**Assigned task:** Beginning with the line that has "(695, 227) = (501, 94): purple", write out each line down to the end of the records below exactly, and include no pictures.

•••

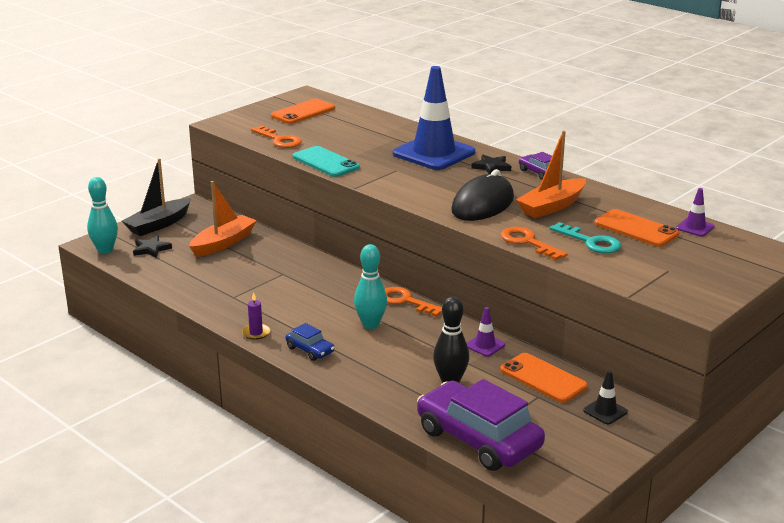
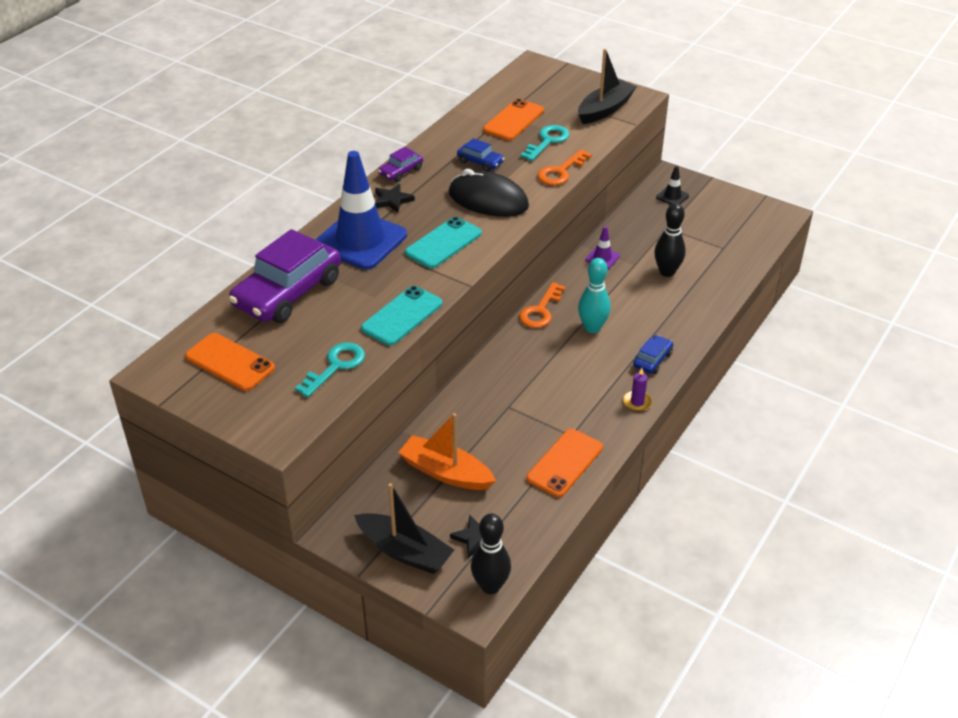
camera: 100 degrees left, 15 degrees up
(105, 250) = (490, 586): turquoise bowling pin -> black bowling pin
(279, 140) = (336, 366): orange key -> turquoise key
(419, 182) = (443, 243): none -> turquoise phone
(478, 439) = (738, 252): purple car -> purple car (288, 293)
(543, 378) = (640, 226): orange phone -> orange phone (565, 463)
(552, 206) = (480, 162): orange boat -> blue car
(663, 281) = (605, 109): none -> black boat
(695, 227) = (501, 94): purple traffic cone -> none

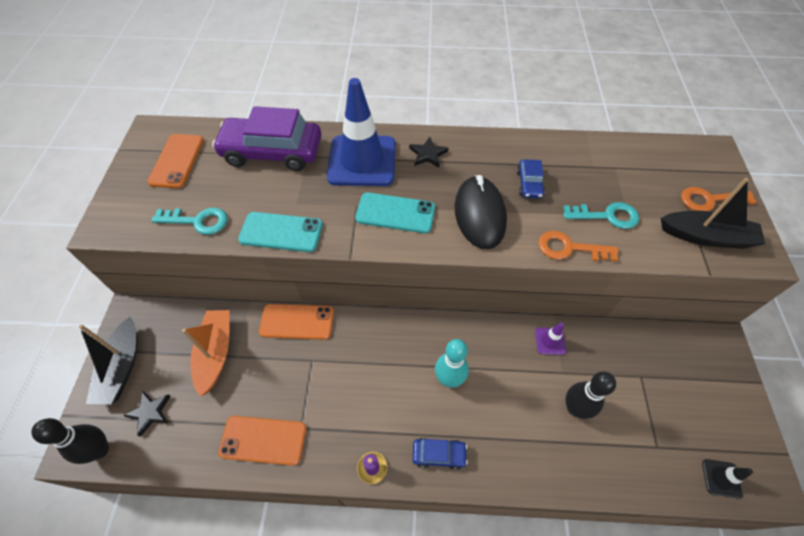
camera: 60 degrees right, 15 degrees up
(401, 171) = (470, 141): purple car -> none
(513, 120) = (613, 177): orange phone -> orange phone (297, 322)
(540, 310) = (444, 326): orange key -> orange key (709, 200)
(672, 196) = (692, 359): black traffic cone -> black traffic cone (721, 478)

•••

**Answer box:**
(695, 227) = (501, 94): purple traffic cone -> none

camera: 60 degrees right, 15 degrees up
(401, 171) = (470, 141): purple car -> none
(513, 120) = (613, 177): orange phone -> orange phone (297, 322)
(540, 310) = (444, 326): orange key -> orange key (709, 200)
(672, 196) = (692, 359): black traffic cone -> black traffic cone (721, 478)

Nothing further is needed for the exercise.